ASSIGNMENT: The answer must consist solely of the line that contains "window: (544, 528) -> (207, 42), width x0.68" and all subsequent lines of the data, each reproduced exactly.

DATA EXCERPTS:
--*--
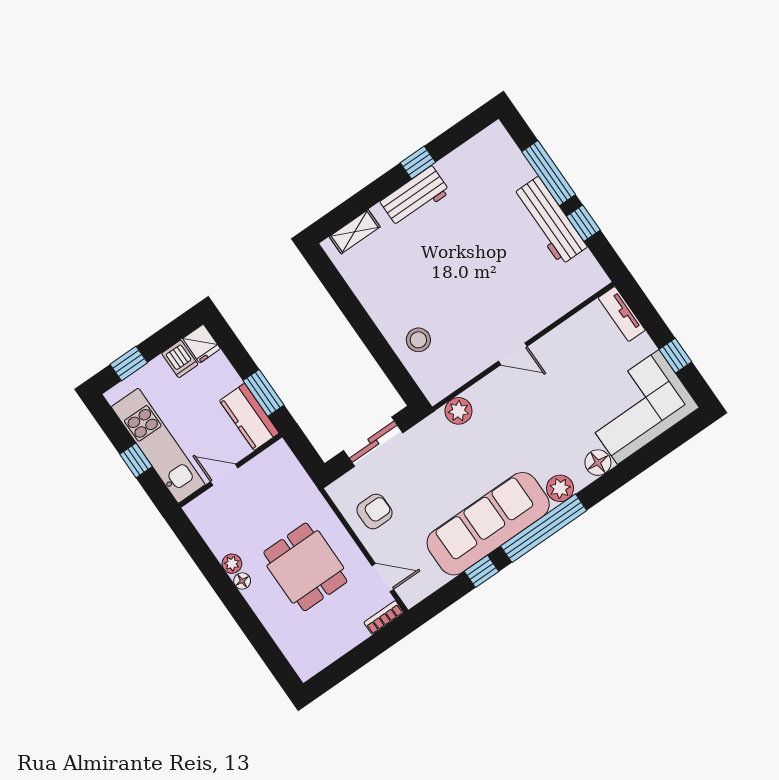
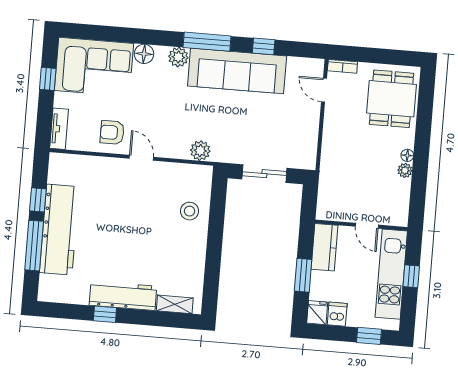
workbench: (415, 197) -> (123, 296), width x1.38
workbench: (550, 221) -> (59, 230), width x1.36, depth x1.32
window: (264, 393) -> (303, 275), moved
armchair: (375, 511) -> (112, 132), moved
window: (544, 528) -> (207, 42), width x0.68
dining table: (305, 567) -> (392, 99), moved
--*--
RESPONSE TO THE EXERCISE:
window: (544, 528) -> (207, 42), width x0.68
dining table: (305, 567) -> (392, 99), moved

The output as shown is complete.